> [Scene difference descriptions]

══════════════════════════════

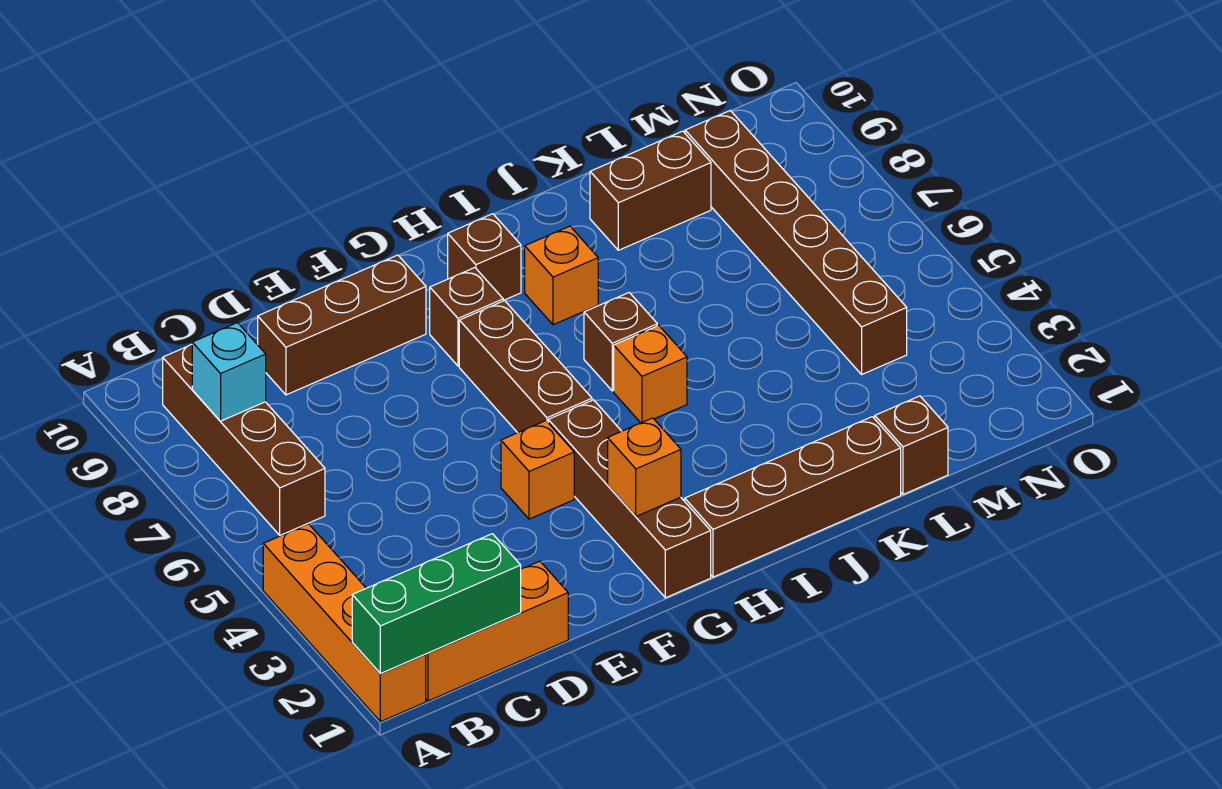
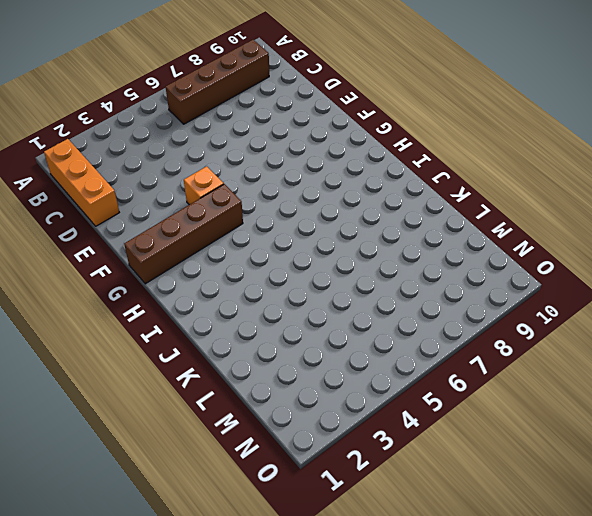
none -> orange 1x4 brick [263,524,426,722]
none -> brown 1x3 brick [258,255,426,395]
none -> brown 1x3 brick [459,301,592,433]

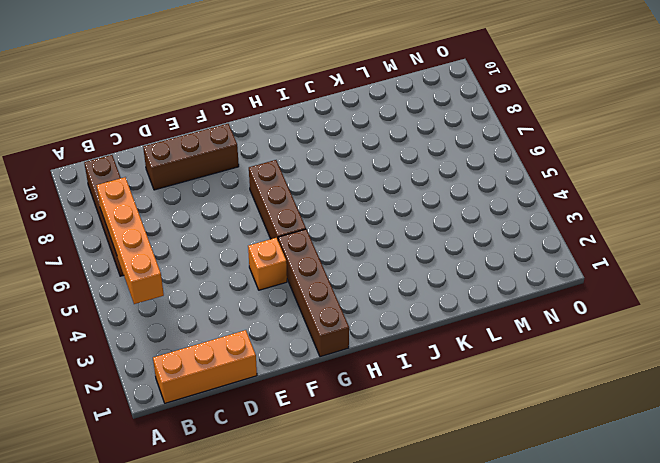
orange 1x4 brick [96,177,164,304] -> orange 1x4 brick moved to [263,524,426,722]
none -> brown 1x1 brick [430,268,503,366]
none -> brown 1x4 brick [685,417,901,577]
none -> brown 1x1 brick [448,214,521,300]

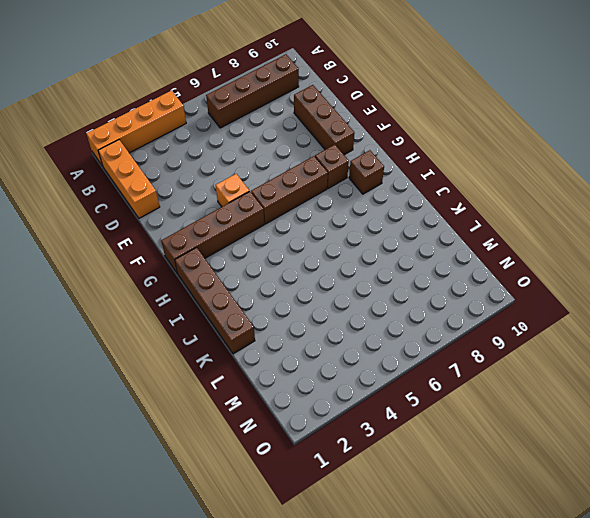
none -> orange 1x1 brick [614,326,687,423]
none -> brown 1x1 brick [584,293,657,391]
none -> orange 1x1 brick [525,226,598,325]

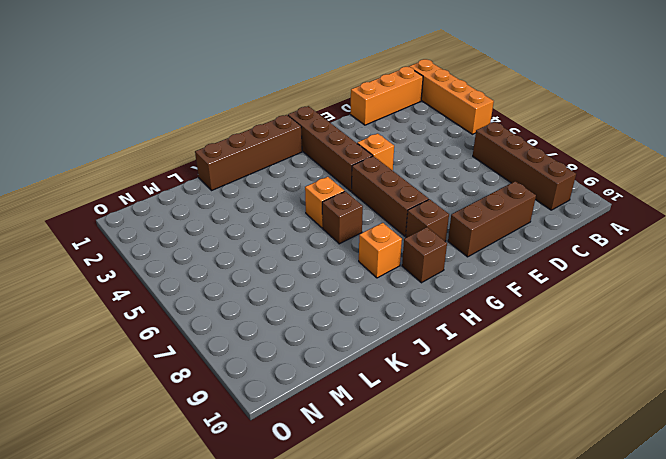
none -> brown 1x2 brick [590,131,711,250]
none -> brown 1x1 brick [875,396,948,494]
none -> brown 1x6 brick [685,110,907,374]

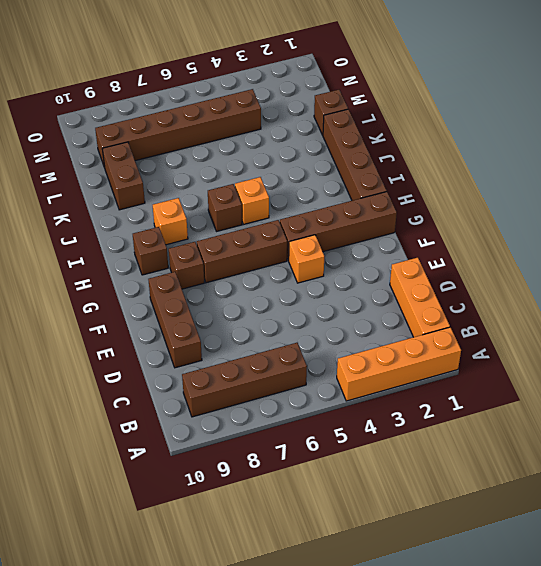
none -> green 1x3 brick [352,534,521,674]
none -> cyan 1x1 brick [192,323,266,421]
none -> orange 1x1 brick [608,418,681,516]

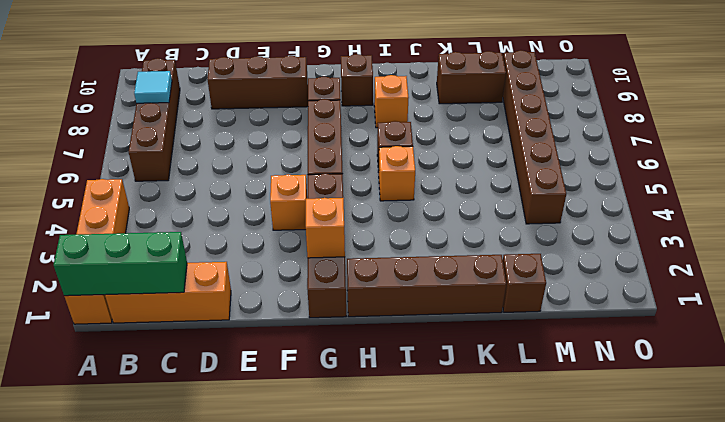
cyan 1x1 tile [134,71,172,103] -> cyan 1x1 brick [192,323,266,421]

══════════════════════════════

> [What you will do]
Output all entries unchanged; skip the pictures.

> [Response to the exercise]
none -> orange 1x4 brick [263,524,426,722]
none -> brown 1x3 brick [258,255,426,395]
none -> brown 1x3 brick [459,301,592,433]

orange 1x4 brick [96,177,164,304] -> orange 1x4 brick moved to [263,524,426,722]
none -> brown 1x1 brick [430,268,503,366]
none -> brown 1x4 brick [685,417,901,577]
none -> brown 1x1 brick [448,214,521,300]

none -> orange 1x1 brick [614,326,687,423]
none -> brown 1x1 brick [584,293,657,391]
none -> orange 1x1 brick [525,226,598,325]

none -> brown 1x2 brick [590,131,711,250]
none -> brown 1x1 brick [875,396,948,494]
none -> brown 1x6 brick [685,110,907,374]

none -> green 1x3 brick [352,534,521,674]
none -> cyan 1x1 brick [192,323,266,421]
none -> orange 1x1 brick [608,418,681,516]

cyan 1x1 tile [134,71,172,103] -> cyan 1x1 brick [192,323,266,421]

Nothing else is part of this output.